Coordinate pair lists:
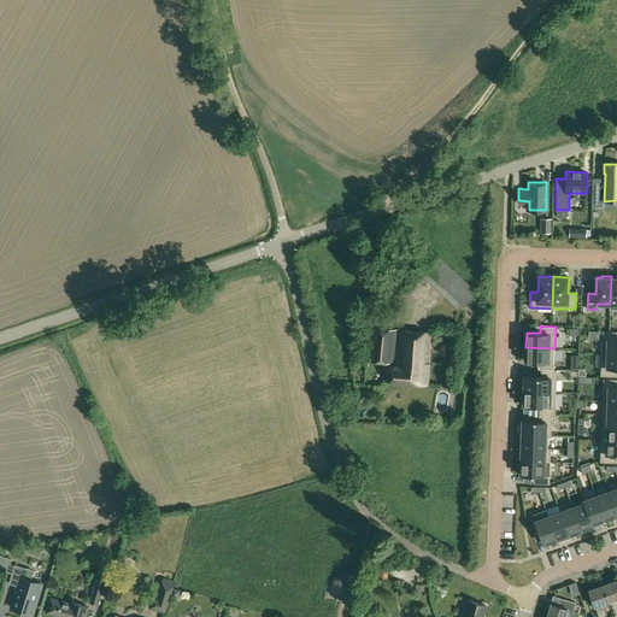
[(366,362),(394,363),(398,329),(370,327),(366,362)]
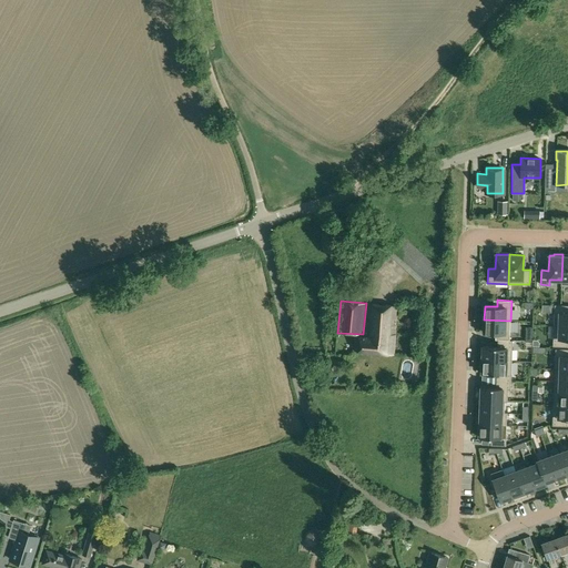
[(357,351),(394,354),(397,306),(367,303),(365,337),(359,336),(357,351)]
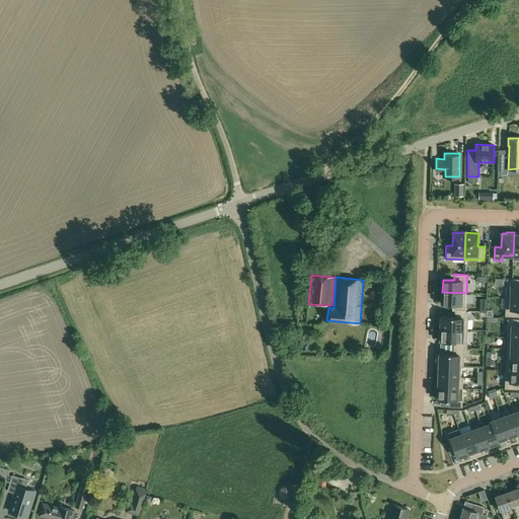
[(509,297),(518,297),(518,279),(507,279),(506,298),(509,298),(509,297)]
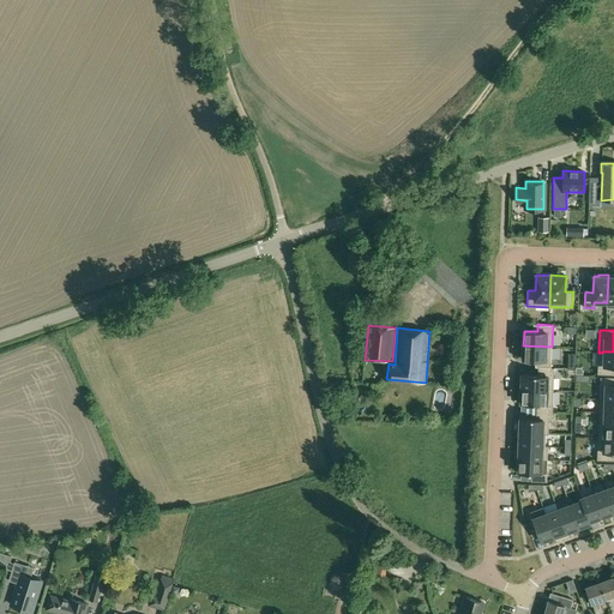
[(551,367),(552,347),(523,345),(523,359),(536,360),(535,367),(539,367),(551,367)]
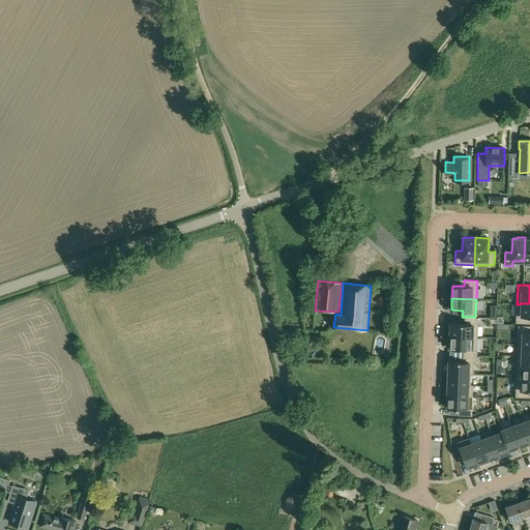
[(529,303),(520,303),(520,304),(519,316),(517,315),(516,323),(529,323),(529,317),(529,316),(529,303)]
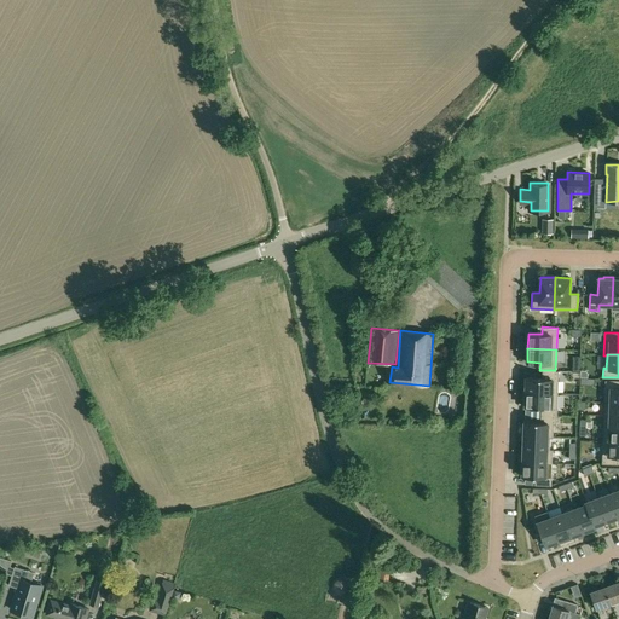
[(559,371),(555,370),(543,370),(543,377),(526,377),(526,382),(525,382),(524,392),(557,393),(559,371)]
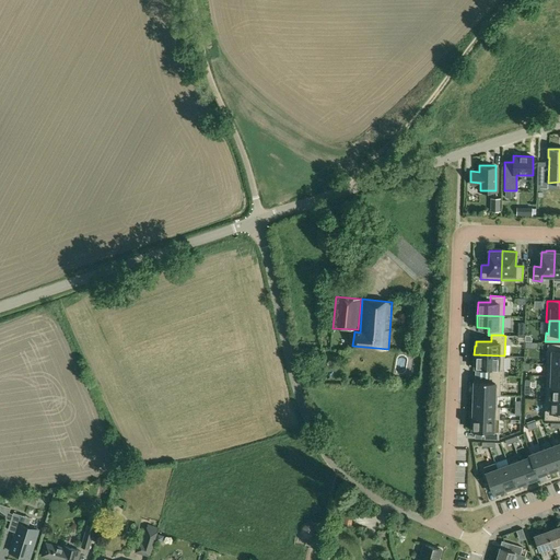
[(552,352),(552,363),(552,364),(559,364),(559,343),(548,343),(547,351),(552,352)]
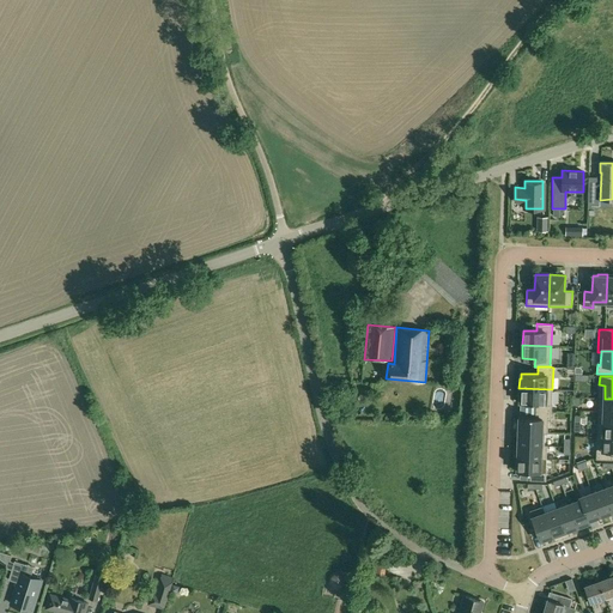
[(535,411),(551,411),(552,389),(519,388),(519,398),(520,398),(520,402),(536,404),(535,411)]
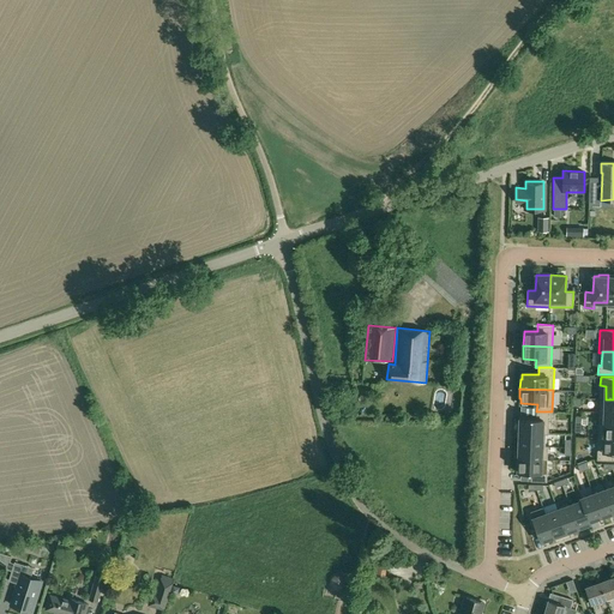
[(613,399),(606,399),(606,398),(600,398),(600,411),(613,411),(613,399)]
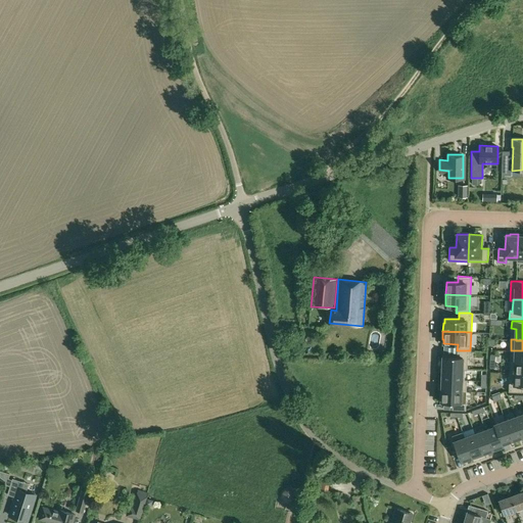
[(470,358),(470,350),(457,350),(457,357),(443,355),(442,368),(465,369),(465,370),(467,370),(468,358),(470,358)]
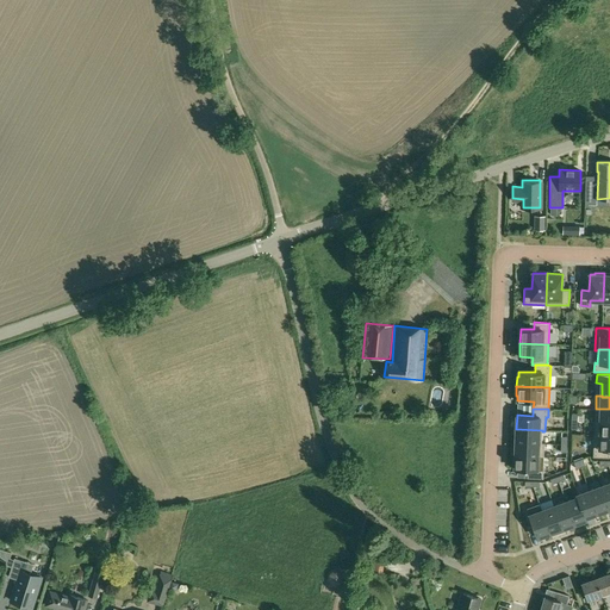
[(598,422),(609,422),(609,409),(596,409),(595,423),(598,423),(598,422)]
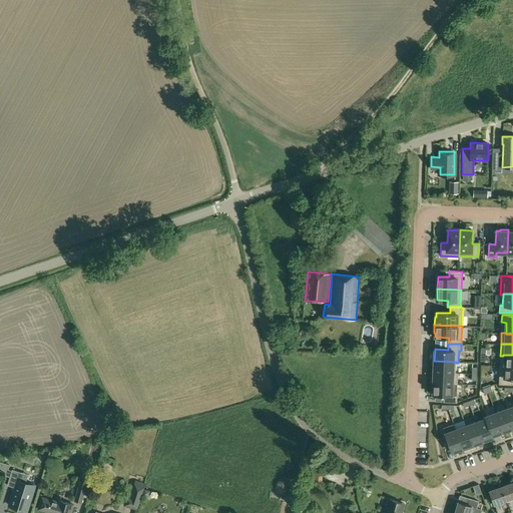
[(503,356),(502,365),(502,366),(512,366),(512,355),(503,355),(503,356)]
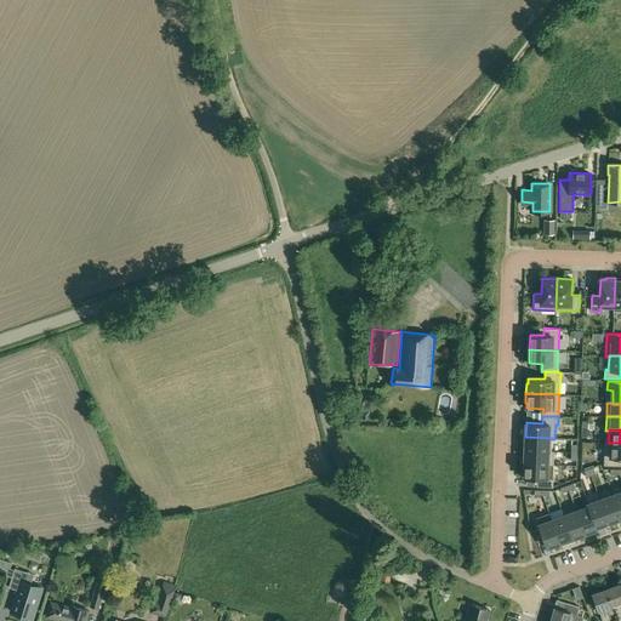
[(551,451),(552,439),(552,438),(525,437),(525,450),(551,451)]
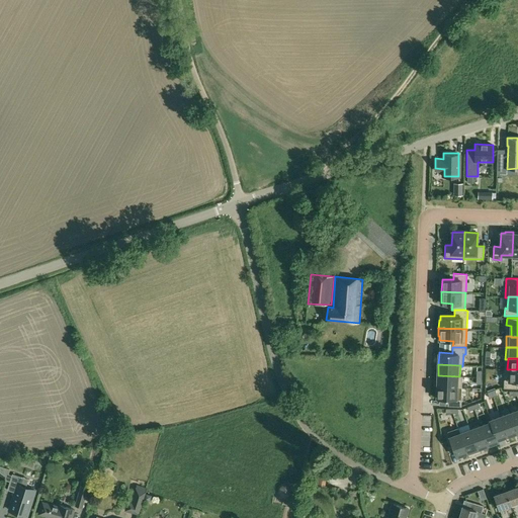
[(517,369),(507,369),(507,368),(505,368),(504,387),(517,389),(517,381),(517,369)]
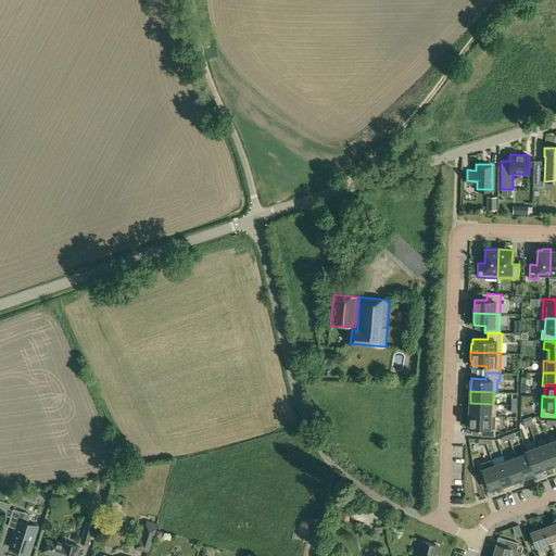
[(470,403),(469,415),(495,416),(496,404),(493,404),(470,403)]
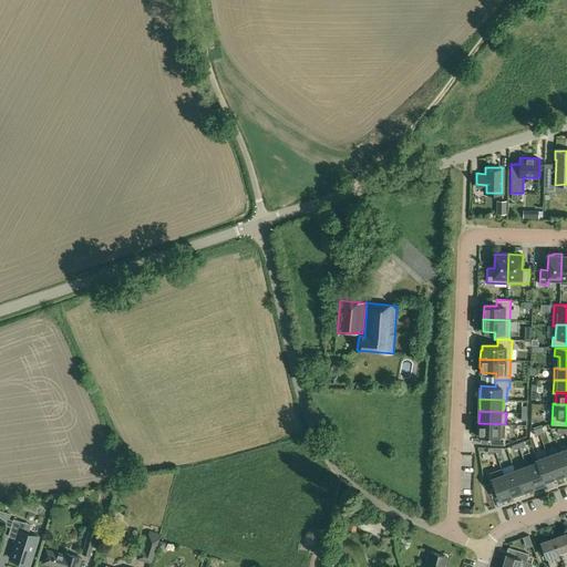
[(505,424),(478,423),(478,436),(491,436),(491,444),(505,444),(505,424)]
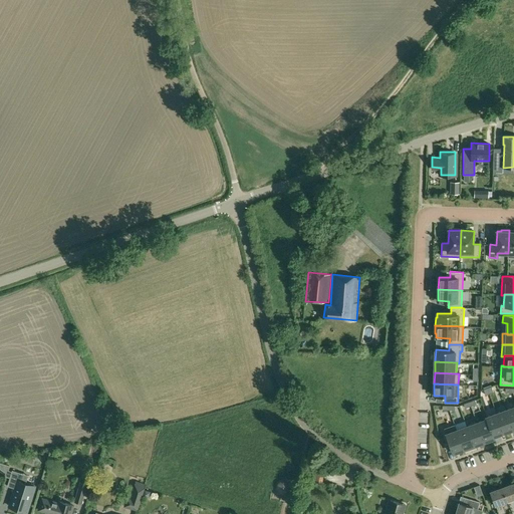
[(507,410),(497,413),(504,433),(513,429),(507,410)]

YOUR TASK
Print the records verbatim, without pictures.

FINISHED TASK
[(366,362),(394,363),(398,329),(370,327),(366,362)]
[(357,351),(394,354),(397,306),(367,303),(365,337),(359,336),(357,351)]
[(509,297),(518,297),(518,279),(507,279),(506,298),(509,298),(509,297)]
[(551,367),(552,347),(523,345),(523,359),(536,360),(535,367),(539,367),(551,367)]
[(529,303),(520,303),(520,304),(519,316),(517,315),(516,323),(529,323),(529,317),(529,316),(529,303)]
[(559,371),(555,370),(543,370),(543,377),(526,377),(526,382),(525,382),(524,392),(557,393),(559,371)]
[(552,352),(552,363),(552,364),(559,364),(559,343),(548,343),(547,351),(552,352)]
[(535,411),(551,411),(552,389),(519,388),(519,398),(520,398),(520,402),(536,404),(535,411)]
[(613,399),(606,399),(606,398),(600,398),(600,411),(613,411),(613,399)]
[(470,358),(470,350),(457,350),(457,357),(443,355),(442,368),(465,369),(465,370),(467,370),(468,358),(470,358)]
[(598,422),(609,422),(609,409),(596,409),(595,423),(598,423),(598,422)]
[(503,356),(502,365),(502,366),(512,366),(512,355),(503,355),(503,356)]
[(551,451),(552,439),(552,438),(525,437),(525,450),(551,451)]
[(517,369),(507,369),(507,368),(505,368),(504,387),(517,389),(517,381),(517,369)]
[(470,403),(469,415),(495,416),(496,404),(493,404),(470,403)]
[(505,424),(478,423),(478,436),(491,436),(491,444),(505,444),(505,424)]
[(507,410),(497,413),(504,433),(513,429),(507,410)]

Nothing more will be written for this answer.